Exercise objective = A word-for-word repeat of the records below is what this calls for.
---- Records provided
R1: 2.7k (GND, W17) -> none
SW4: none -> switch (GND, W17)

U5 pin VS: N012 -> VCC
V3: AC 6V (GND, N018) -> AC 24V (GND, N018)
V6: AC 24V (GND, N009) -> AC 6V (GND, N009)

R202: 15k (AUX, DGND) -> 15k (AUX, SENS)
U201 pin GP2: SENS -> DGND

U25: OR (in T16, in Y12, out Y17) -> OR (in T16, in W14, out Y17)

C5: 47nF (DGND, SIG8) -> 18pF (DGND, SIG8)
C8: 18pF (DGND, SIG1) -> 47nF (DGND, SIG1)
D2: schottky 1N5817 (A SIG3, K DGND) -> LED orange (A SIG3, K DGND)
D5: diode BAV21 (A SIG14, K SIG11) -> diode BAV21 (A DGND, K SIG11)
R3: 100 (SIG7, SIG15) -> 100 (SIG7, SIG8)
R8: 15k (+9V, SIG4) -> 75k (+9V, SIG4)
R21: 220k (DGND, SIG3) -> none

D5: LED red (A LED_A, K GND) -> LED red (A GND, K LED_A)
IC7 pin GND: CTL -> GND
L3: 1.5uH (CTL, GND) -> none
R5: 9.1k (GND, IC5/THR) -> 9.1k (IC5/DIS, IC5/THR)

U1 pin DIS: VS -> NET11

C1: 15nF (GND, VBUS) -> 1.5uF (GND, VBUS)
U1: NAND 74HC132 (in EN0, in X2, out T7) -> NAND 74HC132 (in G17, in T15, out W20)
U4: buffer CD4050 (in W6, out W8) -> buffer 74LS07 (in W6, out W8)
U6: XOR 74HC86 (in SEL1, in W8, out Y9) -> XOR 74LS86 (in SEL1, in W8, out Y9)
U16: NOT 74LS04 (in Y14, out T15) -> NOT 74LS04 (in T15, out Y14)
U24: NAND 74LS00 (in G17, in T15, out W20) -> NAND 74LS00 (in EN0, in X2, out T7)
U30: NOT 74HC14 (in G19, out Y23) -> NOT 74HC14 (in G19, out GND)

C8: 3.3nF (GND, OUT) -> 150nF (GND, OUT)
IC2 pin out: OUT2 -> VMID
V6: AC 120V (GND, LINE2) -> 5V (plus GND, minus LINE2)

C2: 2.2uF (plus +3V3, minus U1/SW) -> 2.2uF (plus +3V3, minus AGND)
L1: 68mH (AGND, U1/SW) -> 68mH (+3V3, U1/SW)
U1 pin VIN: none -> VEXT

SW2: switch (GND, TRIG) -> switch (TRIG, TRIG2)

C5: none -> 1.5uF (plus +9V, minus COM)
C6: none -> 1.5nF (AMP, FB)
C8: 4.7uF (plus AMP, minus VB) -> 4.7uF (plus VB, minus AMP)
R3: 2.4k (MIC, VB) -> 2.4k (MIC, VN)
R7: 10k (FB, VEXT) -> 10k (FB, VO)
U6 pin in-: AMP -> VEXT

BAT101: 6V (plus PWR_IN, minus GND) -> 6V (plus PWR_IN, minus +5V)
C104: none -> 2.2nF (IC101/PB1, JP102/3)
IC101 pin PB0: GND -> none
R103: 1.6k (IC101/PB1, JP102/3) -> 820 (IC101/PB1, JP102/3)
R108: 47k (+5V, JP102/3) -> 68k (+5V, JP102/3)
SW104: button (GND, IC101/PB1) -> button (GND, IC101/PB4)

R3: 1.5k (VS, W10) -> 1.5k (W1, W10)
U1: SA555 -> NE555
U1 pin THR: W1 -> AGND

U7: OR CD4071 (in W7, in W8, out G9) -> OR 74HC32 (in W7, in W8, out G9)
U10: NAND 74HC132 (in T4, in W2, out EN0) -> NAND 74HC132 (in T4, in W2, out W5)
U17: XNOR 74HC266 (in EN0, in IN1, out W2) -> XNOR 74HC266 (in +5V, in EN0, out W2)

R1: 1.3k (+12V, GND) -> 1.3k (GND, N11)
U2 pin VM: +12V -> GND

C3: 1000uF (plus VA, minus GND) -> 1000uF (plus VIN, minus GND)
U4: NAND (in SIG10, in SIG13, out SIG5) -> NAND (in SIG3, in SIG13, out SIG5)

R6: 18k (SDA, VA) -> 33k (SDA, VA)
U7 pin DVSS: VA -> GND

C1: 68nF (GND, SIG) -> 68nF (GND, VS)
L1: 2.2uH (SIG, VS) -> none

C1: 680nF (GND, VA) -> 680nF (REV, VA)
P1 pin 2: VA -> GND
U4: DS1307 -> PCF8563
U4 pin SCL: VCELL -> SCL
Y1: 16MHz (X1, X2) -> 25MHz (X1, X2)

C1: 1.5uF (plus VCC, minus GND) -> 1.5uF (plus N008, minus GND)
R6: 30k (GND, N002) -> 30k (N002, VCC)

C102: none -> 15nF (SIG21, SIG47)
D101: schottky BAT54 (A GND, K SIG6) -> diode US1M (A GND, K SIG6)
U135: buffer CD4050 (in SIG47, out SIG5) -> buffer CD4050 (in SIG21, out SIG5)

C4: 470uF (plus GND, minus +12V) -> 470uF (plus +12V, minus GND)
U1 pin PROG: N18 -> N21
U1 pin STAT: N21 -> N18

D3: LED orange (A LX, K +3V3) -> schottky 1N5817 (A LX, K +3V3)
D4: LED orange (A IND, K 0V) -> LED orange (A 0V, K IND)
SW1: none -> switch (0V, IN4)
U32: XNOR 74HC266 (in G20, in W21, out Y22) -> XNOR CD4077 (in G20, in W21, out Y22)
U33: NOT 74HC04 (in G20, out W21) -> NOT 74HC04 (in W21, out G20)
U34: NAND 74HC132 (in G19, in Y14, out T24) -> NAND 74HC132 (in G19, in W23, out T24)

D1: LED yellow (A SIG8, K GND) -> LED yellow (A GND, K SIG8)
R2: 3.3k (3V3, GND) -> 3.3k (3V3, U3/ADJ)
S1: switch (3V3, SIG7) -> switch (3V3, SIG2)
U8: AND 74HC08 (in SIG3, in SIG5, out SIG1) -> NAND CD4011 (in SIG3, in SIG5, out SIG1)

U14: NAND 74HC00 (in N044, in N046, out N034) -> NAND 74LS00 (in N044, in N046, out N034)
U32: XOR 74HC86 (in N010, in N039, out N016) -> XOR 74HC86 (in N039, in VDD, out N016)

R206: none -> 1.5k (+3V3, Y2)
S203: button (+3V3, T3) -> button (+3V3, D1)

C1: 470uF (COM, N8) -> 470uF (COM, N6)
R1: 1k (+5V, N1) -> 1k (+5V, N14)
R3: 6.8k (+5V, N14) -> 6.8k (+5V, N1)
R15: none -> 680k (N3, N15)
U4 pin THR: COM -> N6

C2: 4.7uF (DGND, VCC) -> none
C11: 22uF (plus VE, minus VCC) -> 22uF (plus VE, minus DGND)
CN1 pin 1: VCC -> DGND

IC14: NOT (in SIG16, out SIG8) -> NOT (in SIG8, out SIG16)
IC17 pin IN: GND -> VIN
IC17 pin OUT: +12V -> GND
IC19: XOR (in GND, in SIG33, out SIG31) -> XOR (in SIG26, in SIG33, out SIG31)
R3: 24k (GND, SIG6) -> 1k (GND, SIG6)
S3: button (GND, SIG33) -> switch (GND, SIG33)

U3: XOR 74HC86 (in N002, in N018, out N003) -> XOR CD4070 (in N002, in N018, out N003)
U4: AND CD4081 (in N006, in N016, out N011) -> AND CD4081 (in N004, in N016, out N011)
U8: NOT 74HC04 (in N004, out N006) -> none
--------
Task response =
R1: 2.7k (GND, W17) -> none
SW4: none -> switch (GND, W17)

U5 pin VS: N012 -> VCC
V3: AC 6V (GND, N018) -> AC 24V (GND, N018)
V6: AC 24V (GND, N009) -> AC 6V (GND, N009)

R202: 15k (AUX, DGND) -> 15k (AUX, SENS)
U201 pin GP2: SENS -> DGND

U25: OR (in T16, in Y12, out Y17) -> OR (in T16, in W14, out Y17)

C5: 47nF (DGND, SIG8) -> 18pF (DGND, SIG8)
C8: 18pF (DGND, SIG1) -> 47nF (DGND, SIG1)
D2: schottky 1N5817 (A SIG3, K DGND) -> LED orange (A SIG3, K DGND)
D5: diode BAV21 (A SIG14, K SIG11) -> diode BAV21 (A DGND, K SIG11)
R3: 100 (SIG7, SIG15) -> 100 (SIG7, SIG8)
R8: 15k (+9V, SIG4) -> 75k (+9V, SIG4)
R21: 220k (DGND, SIG3) -> none

D5: LED red (A LED_A, K GND) -> LED red (A GND, K LED_A)
IC7 pin GND: CTL -> GND
L3: 1.5uH (CTL, GND) -> none
R5: 9.1k (GND, IC5/THR) -> 9.1k (IC5/DIS, IC5/THR)

U1 pin DIS: VS -> NET11

C1: 15nF (GND, VBUS) -> 1.5uF (GND, VBUS)
U1: NAND 74HC132 (in EN0, in X2, out T7) -> NAND 74HC132 (in G17, in T15, out W20)
U4: buffer CD4050 (in W6, out W8) -> buffer 74LS07 (in W6, out W8)
U6: XOR 74HC86 (in SEL1, in W8, out Y9) -> XOR 74LS86 (in SEL1, in W8, out Y9)
U16: NOT 74LS04 (in Y14, out T15) -> NOT 74LS04 (in T15, out Y14)
U24: NAND 74LS00 (in G17, in T15, out W20) -> NAND 74LS00 (in EN0, in X2, out T7)
U30: NOT 74HC14 (in G19, out Y23) -> NOT 74HC14 (in G19, out GND)

C8: 3.3nF (GND, OUT) -> 150nF (GND, OUT)
IC2 pin out: OUT2 -> VMID
V6: AC 120V (GND, LINE2) -> 5V (plus GND, minus LINE2)

C2: 2.2uF (plus +3V3, minus U1/SW) -> 2.2uF (plus +3V3, minus AGND)
L1: 68mH (AGND, U1/SW) -> 68mH (+3V3, U1/SW)
U1 pin VIN: none -> VEXT

SW2: switch (GND, TRIG) -> switch (TRIG, TRIG2)

C5: none -> 1.5uF (plus +9V, minus COM)
C6: none -> 1.5nF (AMP, FB)
C8: 4.7uF (plus AMP, minus VB) -> 4.7uF (plus VB, minus AMP)
R3: 2.4k (MIC, VB) -> 2.4k (MIC, VN)
R7: 10k (FB, VEXT) -> 10k (FB, VO)
U6 pin in-: AMP -> VEXT

BAT101: 6V (plus PWR_IN, minus GND) -> 6V (plus PWR_IN, minus +5V)
C104: none -> 2.2nF (IC101/PB1, JP102/3)
IC101 pin PB0: GND -> none
R103: 1.6k (IC101/PB1, JP102/3) -> 820 (IC101/PB1, JP102/3)
R108: 47k (+5V, JP102/3) -> 68k (+5V, JP102/3)
SW104: button (GND, IC101/PB1) -> button (GND, IC101/PB4)

R3: 1.5k (VS, W10) -> 1.5k (W1, W10)
U1: SA555 -> NE555
U1 pin THR: W1 -> AGND

U7: OR CD4071 (in W7, in W8, out G9) -> OR 74HC32 (in W7, in W8, out G9)
U10: NAND 74HC132 (in T4, in W2, out EN0) -> NAND 74HC132 (in T4, in W2, out W5)
U17: XNOR 74HC266 (in EN0, in IN1, out W2) -> XNOR 74HC266 (in +5V, in EN0, out W2)

R1: 1.3k (+12V, GND) -> 1.3k (GND, N11)
U2 pin VM: +12V -> GND

C3: 1000uF (plus VA, minus GND) -> 1000uF (plus VIN, minus GND)
U4: NAND (in SIG10, in SIG13, out SIG5) -> NAND (in SIG3, in SIG13, out SIG5)

R6: 18k (SDA, VA) -> 33k (SDA, VA)
U7 pin DVSS: VA -> GND

C1: 68nF (GND, SIG) -> 68nF (GND, VS)
L1: 2.2uH (SIG, VS) -> none

C1: 680nF (GND, VA) -> 680nF (REV, VA)
P1 pin 2: VA -> GND
U4: DS1307 -> PCF8563
U4 pin SCL: VCELL -> SCL
Y1: 16MHz (X1, X2) -> 25MHz (X1, X2)

C1: 1.5uF (plus VCC, minus GND) -> 1.5uF (plus N008, minus GND)
R6: 30k (GND, N002) -> 30k (N002, VCC)

C102: none -> 15nF (SIG21, SIG47)
D101: schottky BAT54 (A GND, K SIG6) -> diode US1M (A GND, K SIG6)
U135: buffer CD4050 (in SIG47, out SIG5) -> buffer CD4050 (in SIG21, out SIG5)

C4: 470uF (plus GND, minus +12V) -> 470uF (plus +12V, minus GND)
U1 pin PROG: N18 -> N21
U1 pin STAT: N21 -> N18

D3: LED orange (A LX, K +3V3) -> schottky 1N5817 (A LX, K +3V3)
D4: LED orange (A IND, K 0V) -> LED orange (A 0V, K IND)
SW1: none -> switch (0V, IN4)
U32: XNOR 74HC266 (in G20, in W21, out Y22) -> XNOR CD4077 (in G20, in W21, out Y22)
U33: NOT 74HC04 (in G20, out W21) -> NOT 74HC04 (in W21, out G20)
U34: NAND 74HC132 (in G19, in Y14, out T24) -> NAND 74HC132 (in G19, in W23, out T24)

D1: LED yellow (A SIG8, K GND) -> LED yellow (A GND, K SIG8)
R2: 3.3k (3V3, GND) -> 3.3k (3V3, U3/ADJ)
S1: switch (3V3, SIG7) -> switch (3V3, SIG2)
U8: AND 74HC08 (in SIG3, in SIG5, out SIG1) -> NAND CD4011 (in SIG3, in SIG5, out SIG1)

U14: NAND 74HC00 (in N044, in N046, out N034) -> NAND 74LS00 (in N044, in N046, out N034)
U32: XOR 74HC86 (in N010, in N039, out N016) -> XOR 74HC86 (in N039, in VDD, out N016)

R206: none -> 1.5k (+3V3, Y2)
S203: button (+3V3, T3) -> button (+3V3, D1)

C1: 470uF (COM, N8) -> 470uF (COM, N6)
R1: 1k (+5V, N1) -> 1k (+5V, N14)
R3: 6.8k (+5V, N14) -> 6.8k (+5V, N1)
R15: none -> 680k (N3, N15)
U4 pin THR: COM -> N6

C2: 4.7uF (DGND, VCC) -> none
C11: 22uF (plus VE, minus VCC) -> 22uF (plus VE, minus DGND)
CN1 pin 1: VCC -> DGND

IC14: NOT (in SIG16, out SIG8) -> NOT (in SIG8, out SIG16)
IC17 pin IN: GND -> VIN
IC17 pin OUT: +12V -> GND
IC19: XOR (in GND, in SIG33, out SIG31) -> XOR (in SIG26, in SIG33, out SIG31)
R3: 24k (GND, SIG6) -> 1k (GND, SIG6)
S3: button (GND, SIG33) -> switch (GND, SIG33)

U3: XOR 74HC86 (in N002, in N018, out N003) -> XOR CD4070 (in N002, in N018, out N003)
U4: AND CD4081 (in N006, in N016, out N011) -> AND CD4081 (in N004, in N016, out N011)
U8: NOT 74HC04 (in N004, out N006) -> none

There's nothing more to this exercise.